Problem to solve
In the records below, find each line holding the word "moved" and copy it.

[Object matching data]
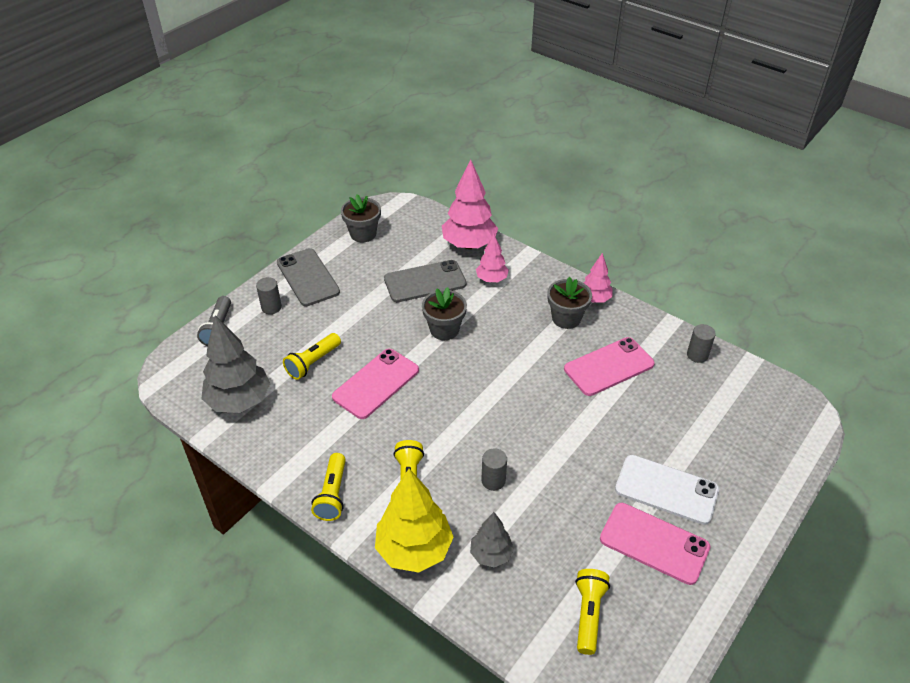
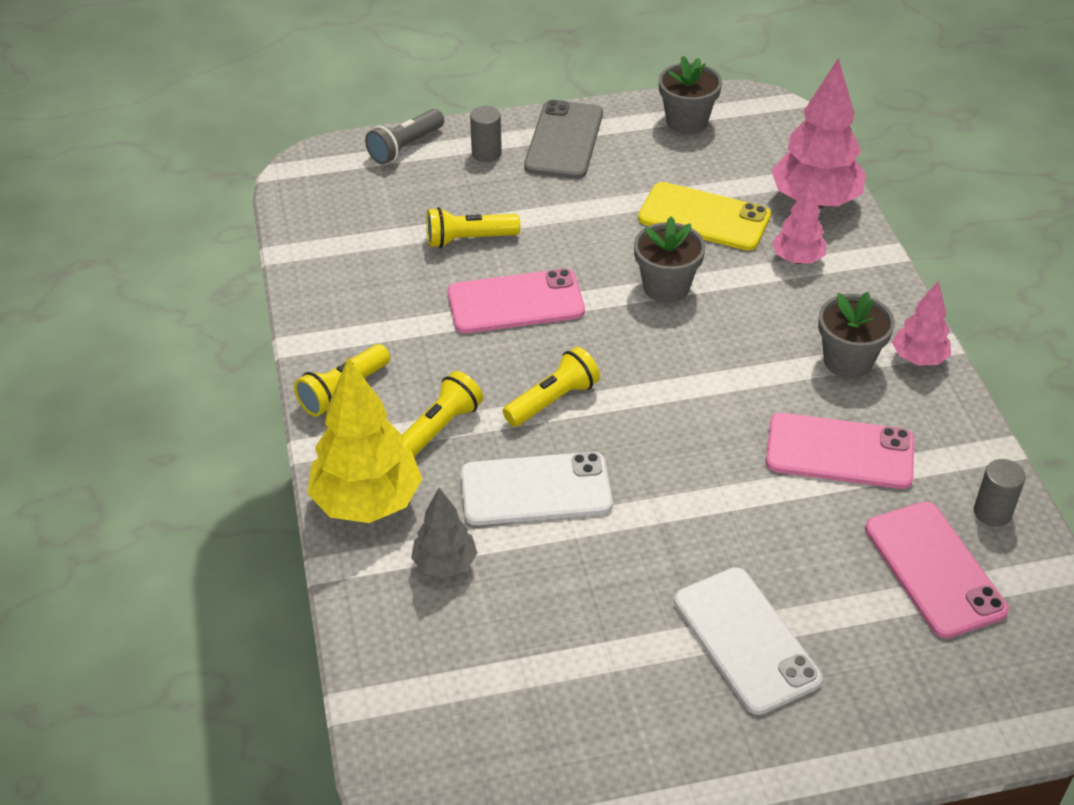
camera: 40 degrees right, 0 degrees up
grey tree [201,315,270,413] -> none
grey phone [384,260,466,302] -> yellow phone [638,182,771,251]
grey cylinder [481,448,507,491] -> white phone [460,452,613,525]
yellow flashlight [575,569,610,655] -> yellow flashlight moved to [503,347,600,427]
pink phone [600,503,710,585] -> pink phone moved to [865,502,1009,639]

Task answer
yellow flashlight [575,569,610,655] -> yellow flashlight moved to [503,347,600,427]
pink phone [600,503,710,585] -> pink phone moved to [865,502,1009,639]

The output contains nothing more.